> **INPUT RECORDS**

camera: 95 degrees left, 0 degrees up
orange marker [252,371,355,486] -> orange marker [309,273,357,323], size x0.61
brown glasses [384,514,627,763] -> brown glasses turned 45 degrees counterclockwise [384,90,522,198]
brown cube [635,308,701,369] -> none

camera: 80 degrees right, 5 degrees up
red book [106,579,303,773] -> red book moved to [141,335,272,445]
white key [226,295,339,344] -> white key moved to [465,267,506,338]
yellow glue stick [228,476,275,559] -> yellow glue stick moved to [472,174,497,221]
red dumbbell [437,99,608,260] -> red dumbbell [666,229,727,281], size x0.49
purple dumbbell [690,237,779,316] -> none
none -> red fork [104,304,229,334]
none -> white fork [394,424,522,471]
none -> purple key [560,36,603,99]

...

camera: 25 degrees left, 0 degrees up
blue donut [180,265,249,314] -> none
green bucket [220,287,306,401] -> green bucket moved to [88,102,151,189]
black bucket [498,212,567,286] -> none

> **WORK TO BE COMPLETED**
Go back to the listing above. Copy word for word the lines from the one with "camera: 95 degrees left, 0 degrees up" through the one with "none -> purple key [560,36,603,99]", and nothing more.

> **EXERCISE RESPONSE**
camera: 95 degrees left, 0 degrees up
orange marker [252,371,355,486] -> orange marker [309,273,357,323], size x0.61
brown glasses [384,514,627,763] -> brown glasses turned 45 degrees counterclockwise [384,90,522,198]
brown cube [635,308,701,369] -> none

camera: 80 degrees right, 5 degrees up
red book [106,579,303,773] -> red book moved to [141,335,272,445]
white key [226,295,339,344] -> white key moved to [465,267,506,338]
yellow glue stick [228,476,275,559] -> yellow glue stick moved to [472,174,497,221]
red dumbbell [437,99,608,260] -> red dumbbell [666,229,727,281], size x0.49
purple dumbbell [690,237,779,316] -> none
none -> red fork [104,304,229,334]
none -> white fork [394,424,522,471]
none -> purple key [560,36,603,99]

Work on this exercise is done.